> PROBLEM REQUIREMENTS:
Omit the pictures and return every entry exactly as written.

> Before-and-after change data:

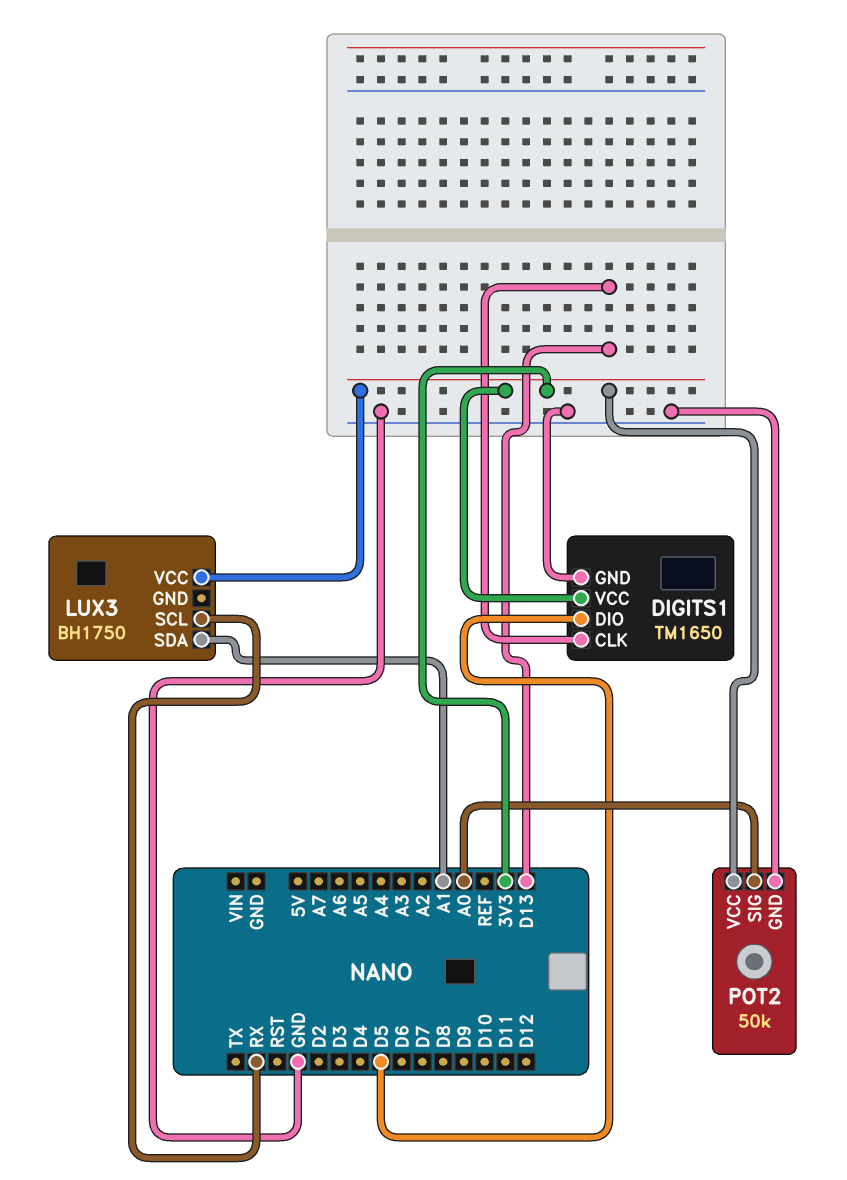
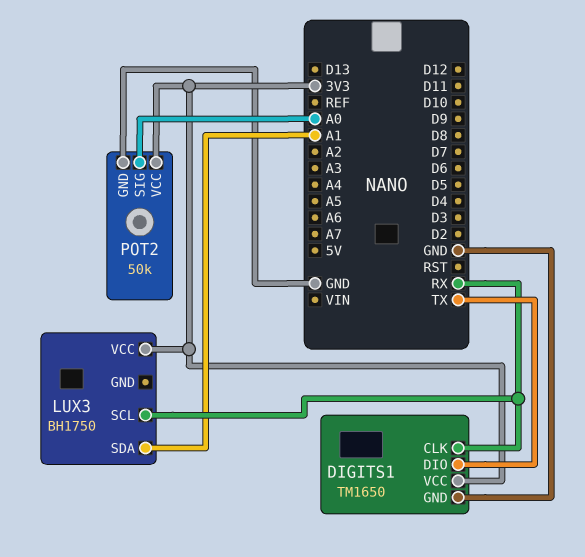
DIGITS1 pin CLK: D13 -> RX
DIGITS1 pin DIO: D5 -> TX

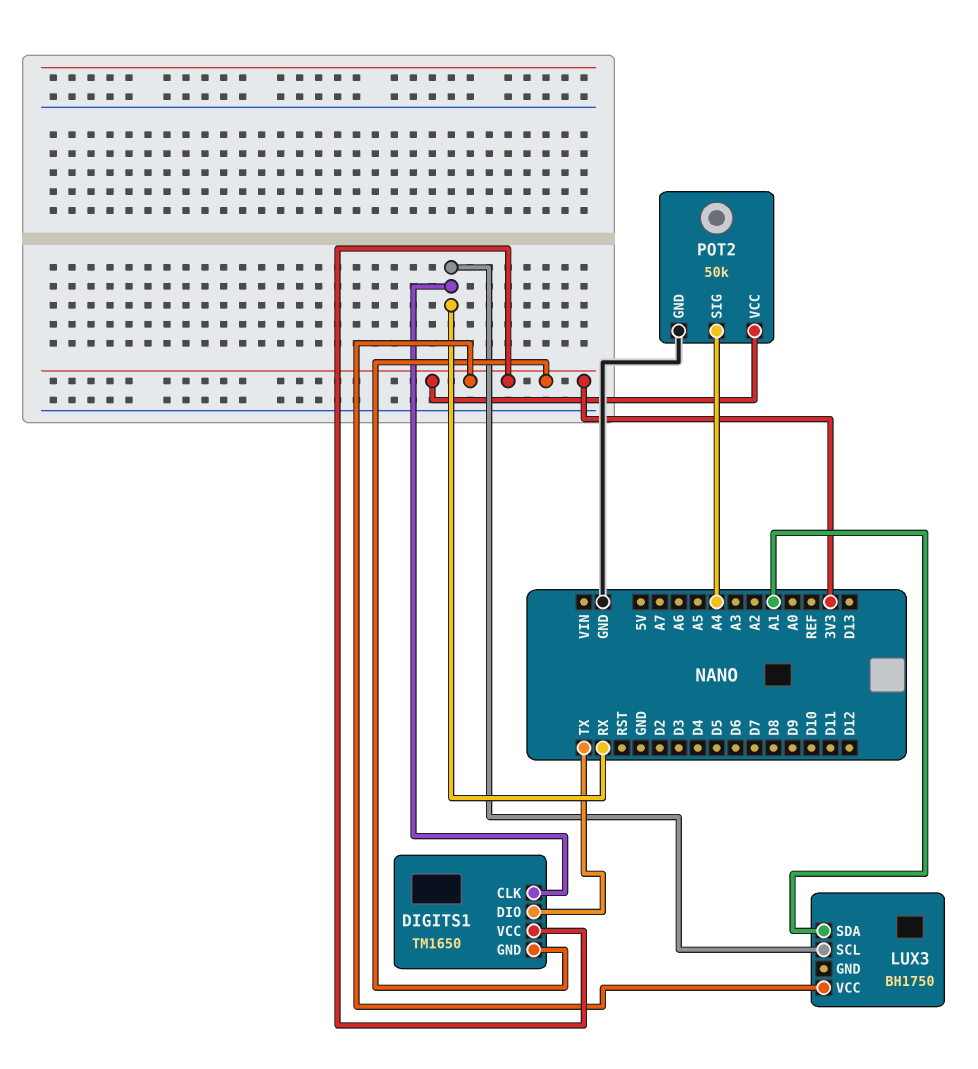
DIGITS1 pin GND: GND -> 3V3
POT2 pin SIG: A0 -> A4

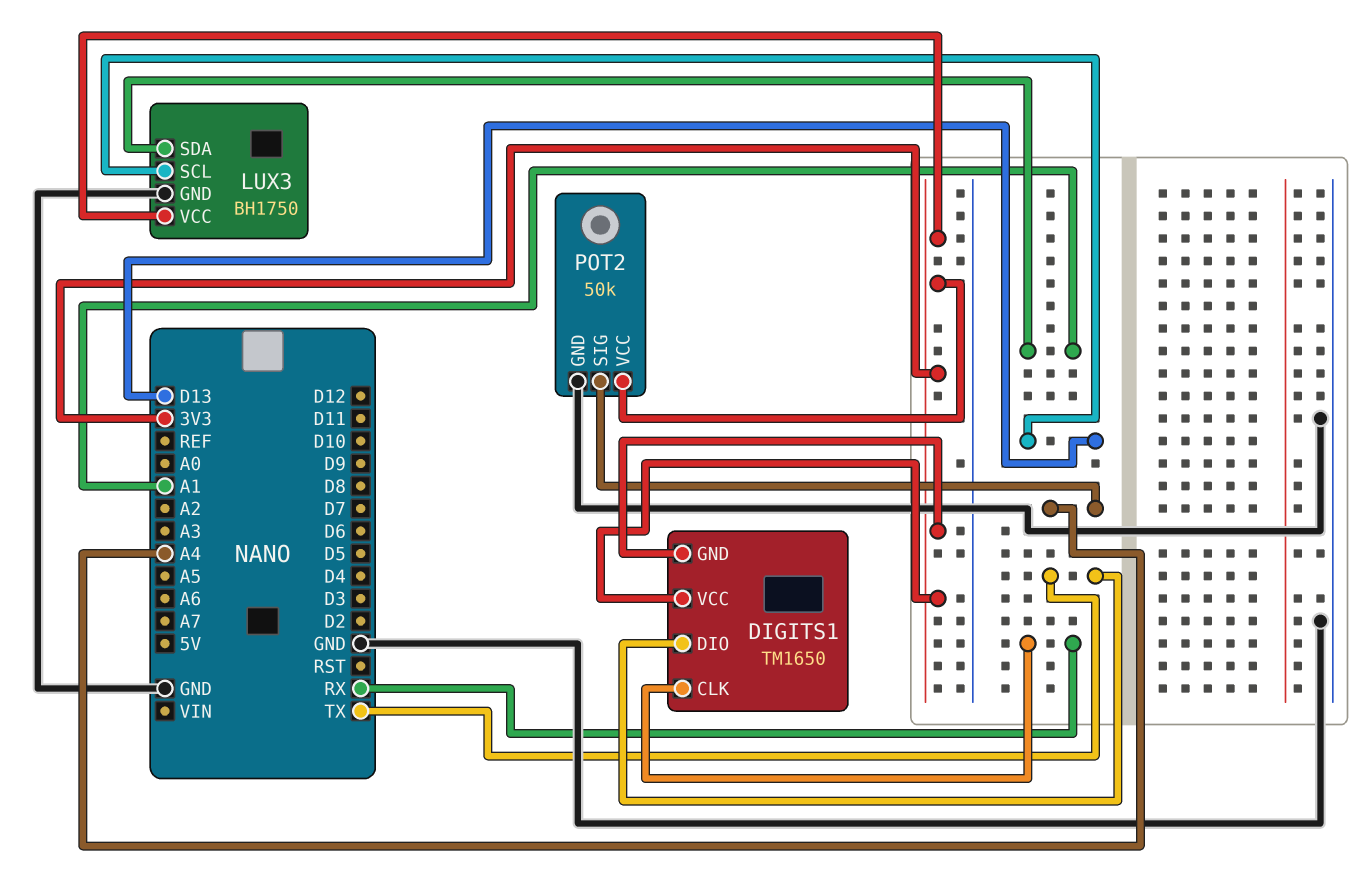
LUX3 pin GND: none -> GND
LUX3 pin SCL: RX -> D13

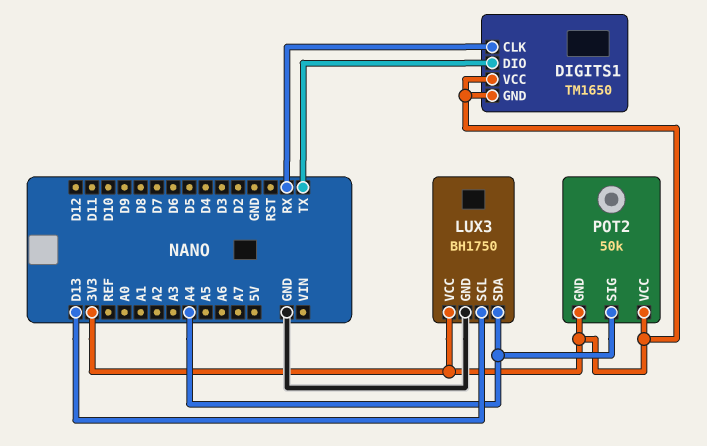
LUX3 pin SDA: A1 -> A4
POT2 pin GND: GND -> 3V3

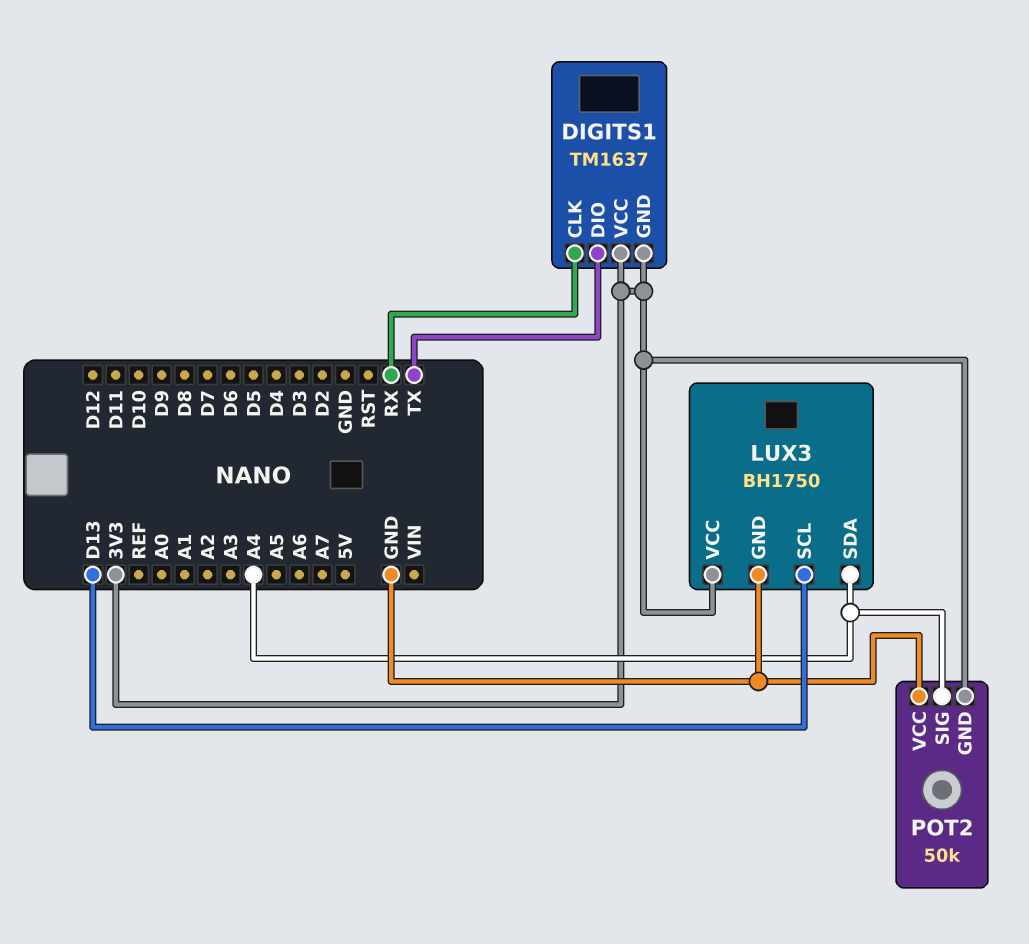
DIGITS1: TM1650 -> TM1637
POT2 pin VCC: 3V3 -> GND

> OUTPUT FOR THIS TASK:
DIGITS1 pin CLK: D13 -> RX
DIGITS1 pin DIO: D5 -> TX

DIGITS1 pin GND: GND -> 3V3
POT2 pin SIG: A0 -> A4

LUX3 pin GND: none -> GND
LUX3 pin SCL: RX -> D13

LUX3 pin SDA: A1 -> A4
POT2 pin GND: GND -> 3V3

DIGITS1: TM1650 -> TM1637
POT2 pin VCC: 3V3 -> GND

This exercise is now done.